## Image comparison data
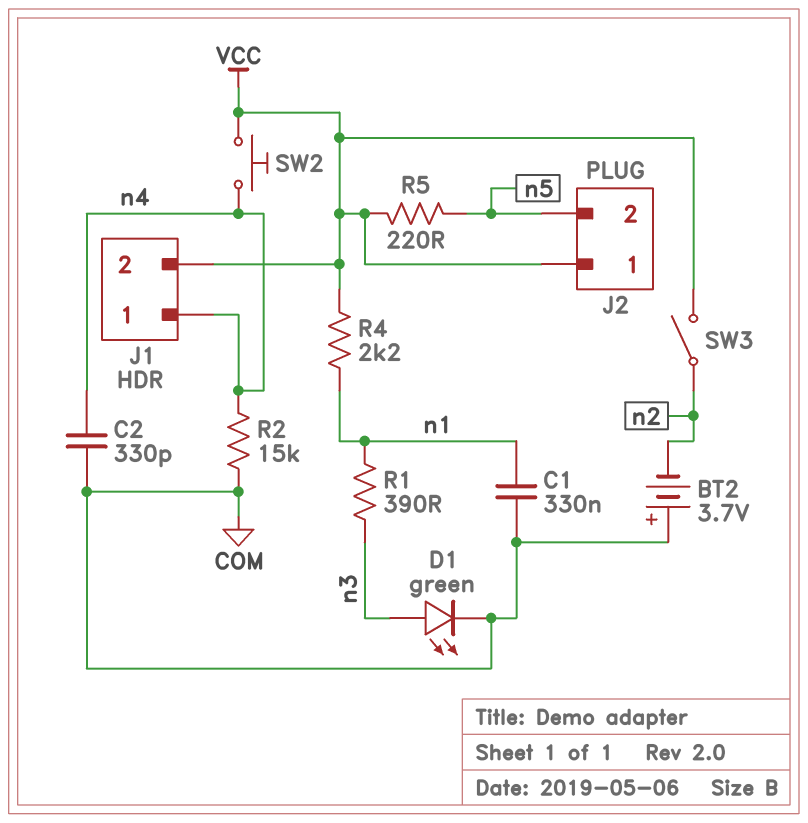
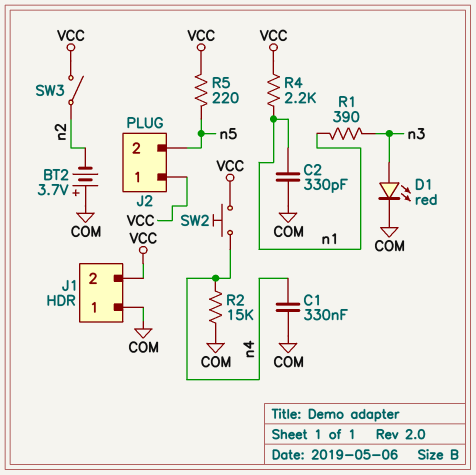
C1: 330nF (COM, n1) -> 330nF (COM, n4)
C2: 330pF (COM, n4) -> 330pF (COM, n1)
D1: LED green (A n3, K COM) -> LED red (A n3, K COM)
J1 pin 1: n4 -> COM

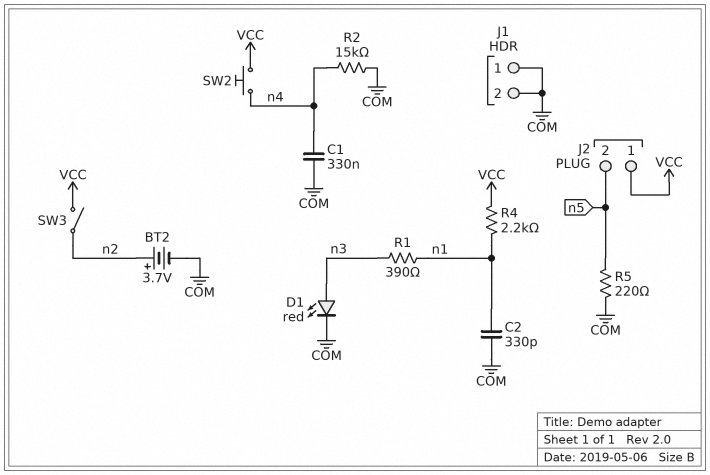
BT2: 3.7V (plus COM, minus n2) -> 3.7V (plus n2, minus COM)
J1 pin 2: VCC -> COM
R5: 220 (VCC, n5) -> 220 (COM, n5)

## Exercise aim
Would you write out every record word for word, leaving no picture in?

## Exercise answer
C1: 330nF (COM, n1) -> 330nF (COM, n4)
C2: 330pF (COM, n4) -> 330pF (COM, n1)
D1: LED green (A n3, K COM) -> LED red (A n3, K COM)
J1 pin 1: n4 -> COM

BT2: 3.7V (plus COM, minus n2) -> 3.7V (plus n2, minus COM)
J1 pin 2: VCC -> COM
R5: 220 (VCC, n5) -> 220 (COM, n5)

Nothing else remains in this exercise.